## Assigned task
What needs transcribing is the line with "brown fork: 4 -> 3" and every line after it to the end of the records, exactly and alone, with no pictures.

## Working data
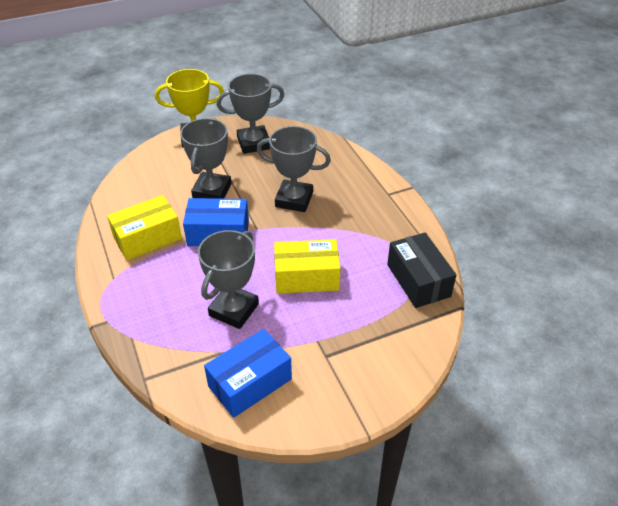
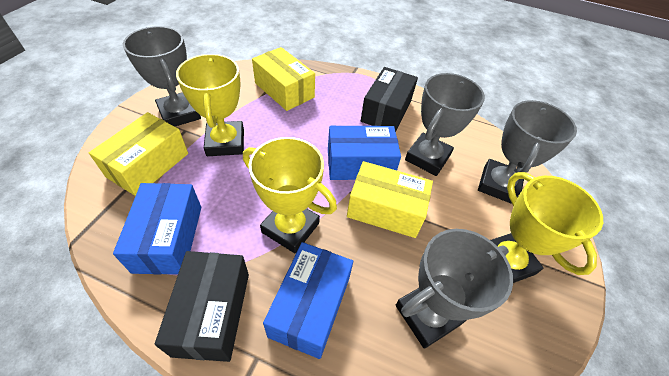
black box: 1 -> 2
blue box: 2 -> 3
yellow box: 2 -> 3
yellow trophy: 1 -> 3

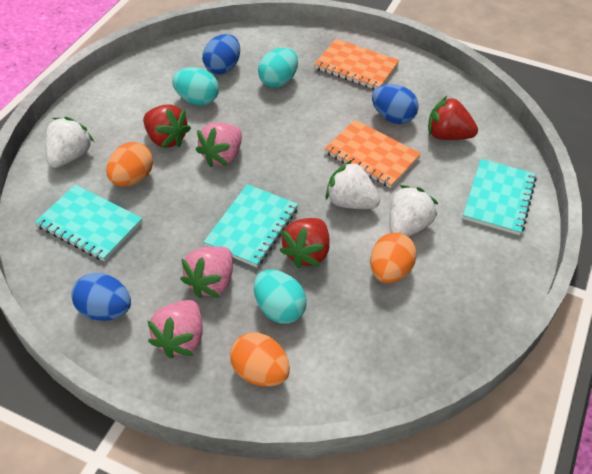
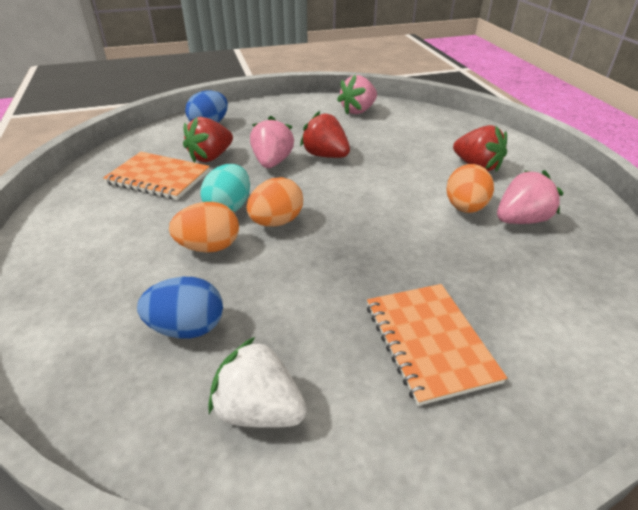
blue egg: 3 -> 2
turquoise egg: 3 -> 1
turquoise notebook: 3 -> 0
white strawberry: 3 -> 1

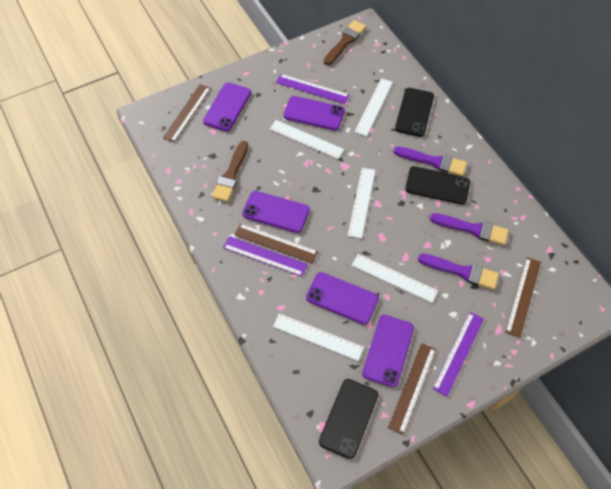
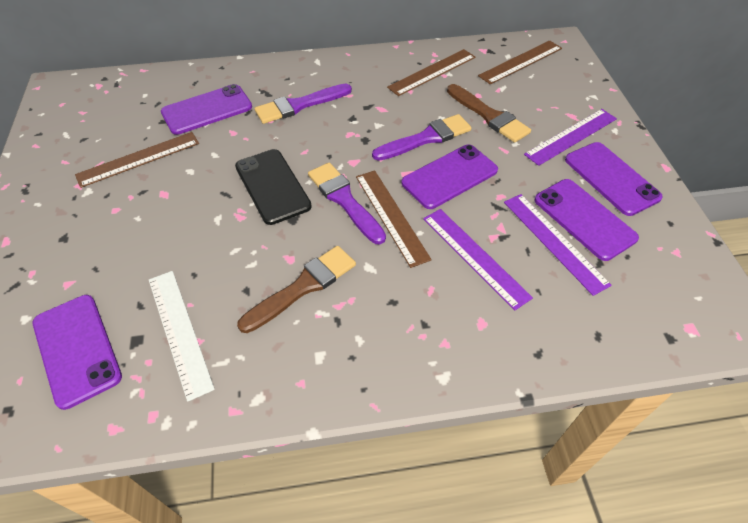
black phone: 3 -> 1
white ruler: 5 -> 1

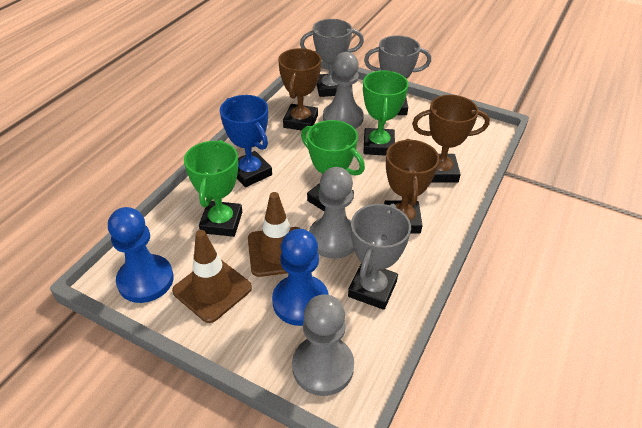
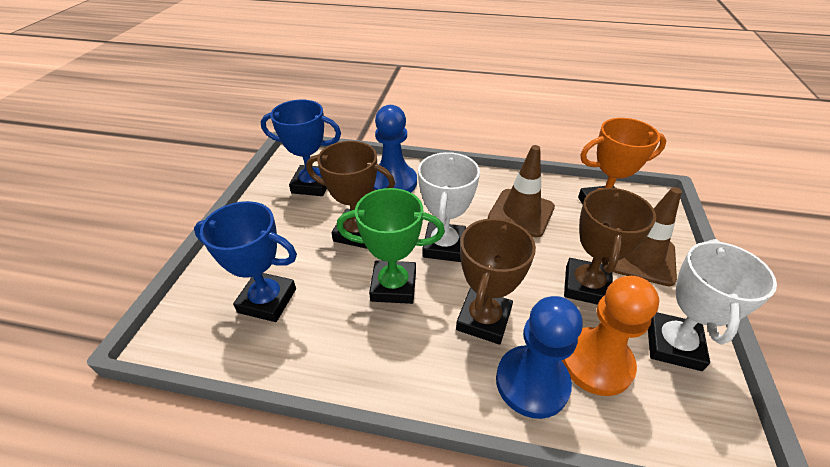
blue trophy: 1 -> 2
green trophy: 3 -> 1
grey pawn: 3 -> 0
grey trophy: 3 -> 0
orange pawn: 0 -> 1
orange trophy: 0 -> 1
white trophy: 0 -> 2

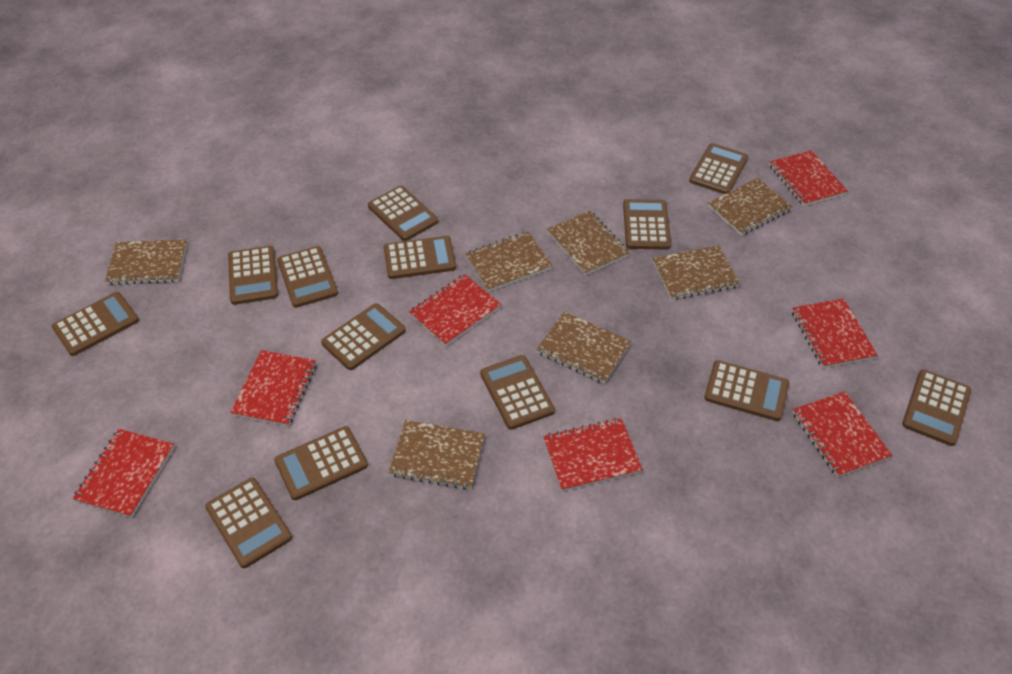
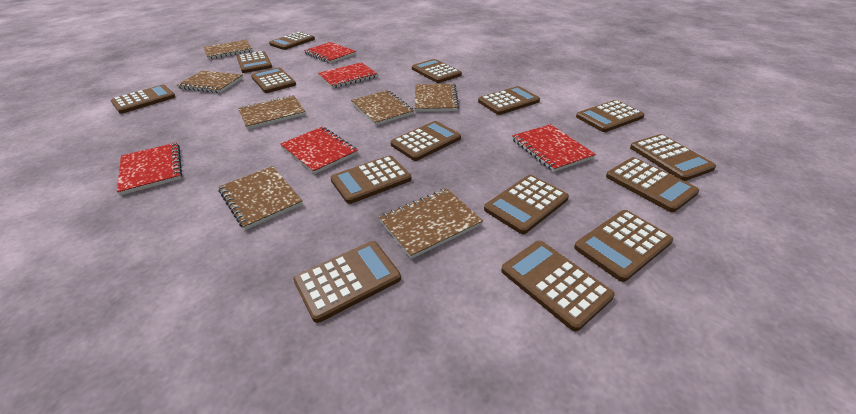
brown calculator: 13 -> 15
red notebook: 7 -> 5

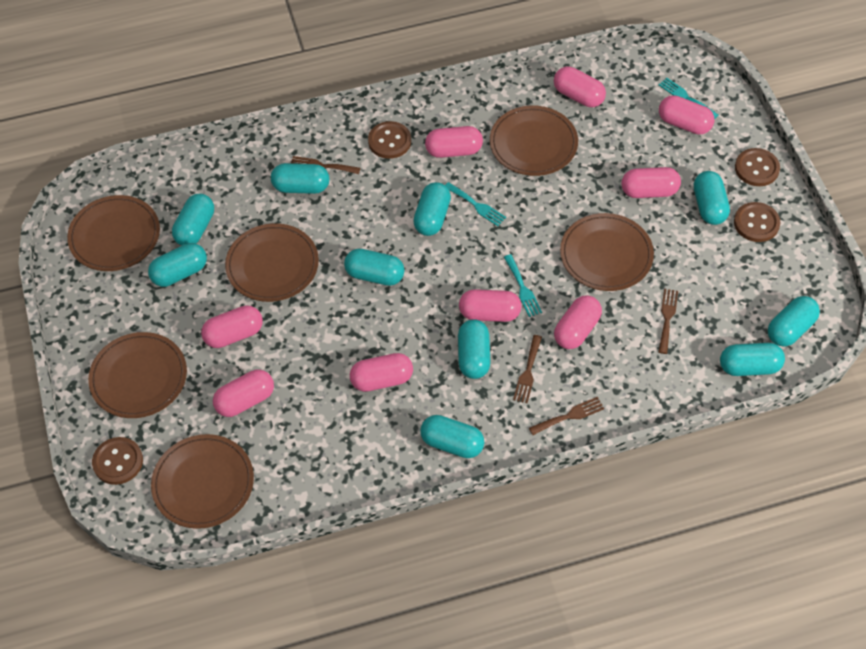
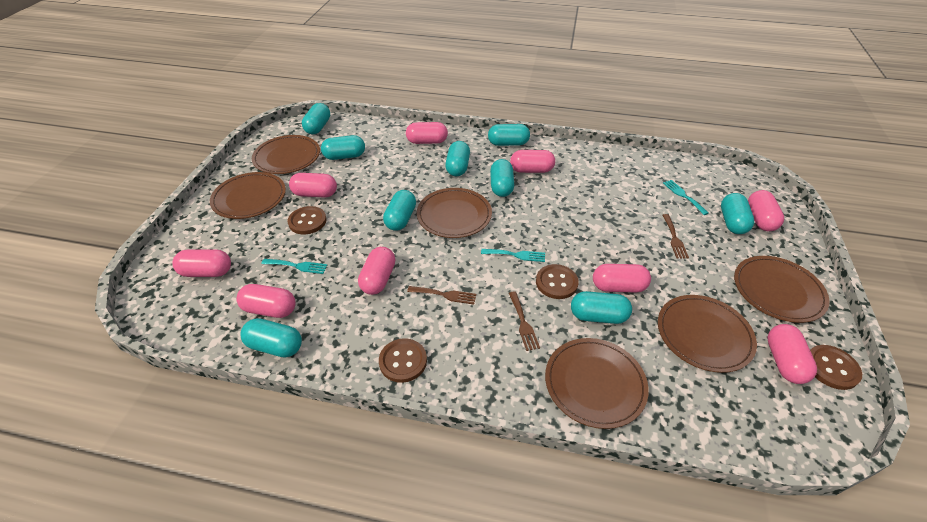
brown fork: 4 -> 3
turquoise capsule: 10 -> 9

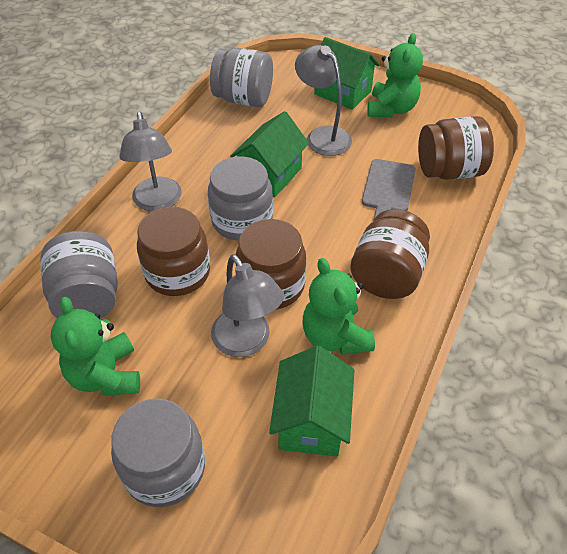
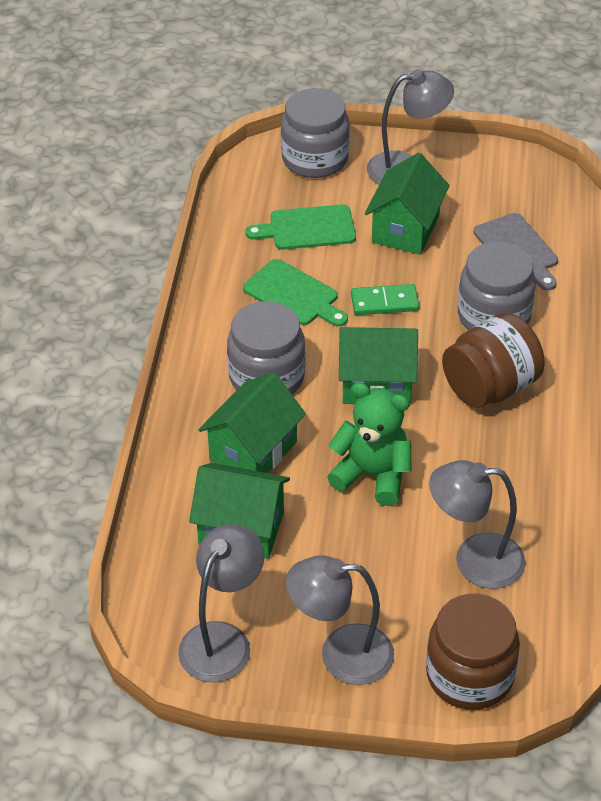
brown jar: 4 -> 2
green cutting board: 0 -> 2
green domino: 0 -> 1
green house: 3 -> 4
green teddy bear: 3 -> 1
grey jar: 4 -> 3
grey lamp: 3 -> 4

## Result for this task
brown fork: 4 -> 3
turquoise capsule: 10 -> 9

brown jar: 4 -> 2
green cutting board: 0 -> 2
green domino: 0 -> 1
green house: 3 -> 4
green teddy bear: 3 -> 1
grey jar: 4 -> 3
grey lamp: 3 -> 4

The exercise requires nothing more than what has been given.